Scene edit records
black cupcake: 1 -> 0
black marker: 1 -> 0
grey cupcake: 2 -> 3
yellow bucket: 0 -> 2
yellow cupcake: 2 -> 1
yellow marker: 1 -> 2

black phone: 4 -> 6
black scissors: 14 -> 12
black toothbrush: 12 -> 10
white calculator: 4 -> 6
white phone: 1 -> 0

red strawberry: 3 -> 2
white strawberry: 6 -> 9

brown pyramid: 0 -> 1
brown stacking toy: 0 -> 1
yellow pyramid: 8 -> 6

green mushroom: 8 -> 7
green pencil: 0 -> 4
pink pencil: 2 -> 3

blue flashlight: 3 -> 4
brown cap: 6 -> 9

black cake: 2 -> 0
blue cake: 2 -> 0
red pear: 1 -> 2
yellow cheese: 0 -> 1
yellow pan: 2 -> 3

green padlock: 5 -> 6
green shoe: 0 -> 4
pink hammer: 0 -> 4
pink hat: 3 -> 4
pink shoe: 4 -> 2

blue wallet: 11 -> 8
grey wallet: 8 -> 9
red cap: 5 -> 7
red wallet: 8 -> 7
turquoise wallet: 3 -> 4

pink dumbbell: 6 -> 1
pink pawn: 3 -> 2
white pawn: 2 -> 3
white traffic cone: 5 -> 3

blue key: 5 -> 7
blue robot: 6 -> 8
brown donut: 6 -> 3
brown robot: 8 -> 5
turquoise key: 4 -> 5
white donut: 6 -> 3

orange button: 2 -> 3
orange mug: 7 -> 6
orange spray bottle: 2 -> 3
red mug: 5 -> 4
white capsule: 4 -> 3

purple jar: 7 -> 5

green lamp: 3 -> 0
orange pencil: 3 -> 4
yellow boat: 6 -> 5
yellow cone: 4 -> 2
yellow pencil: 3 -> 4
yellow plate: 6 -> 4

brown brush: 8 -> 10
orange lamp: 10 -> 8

# Exercise
Write out exactly the lines that begin at the one containing "white traffic cone: 5 -> 3" and continue through the last line of the data, and only those.

# Exercise response
white traffic cone: 5 -> 3

blue key: 5 -> 7
blue robot: 6 -> 8
brown donut: 6 -> 3
brown robot: 8 -> 5
turquoise key: 4 -> 5
white donut: 6 -> 3

orange button: 2 -> 3
orange mug: 7 -> 6
orange spray bottle: 2 -> 3
red mug: 5 -> 4
white capsule: 4 -> 3

purple jar: 7 -> 5

green lamp: 3 -> 0
orange pencil: 3 -> 4
yellow boat: 6 -> 5
yellow cone: 4 -> 2
yellow pencil: 3 -> 4
yellow plate: 6 -> 4

brown brush: 8 -> 10
orange lamp: 10 -> 8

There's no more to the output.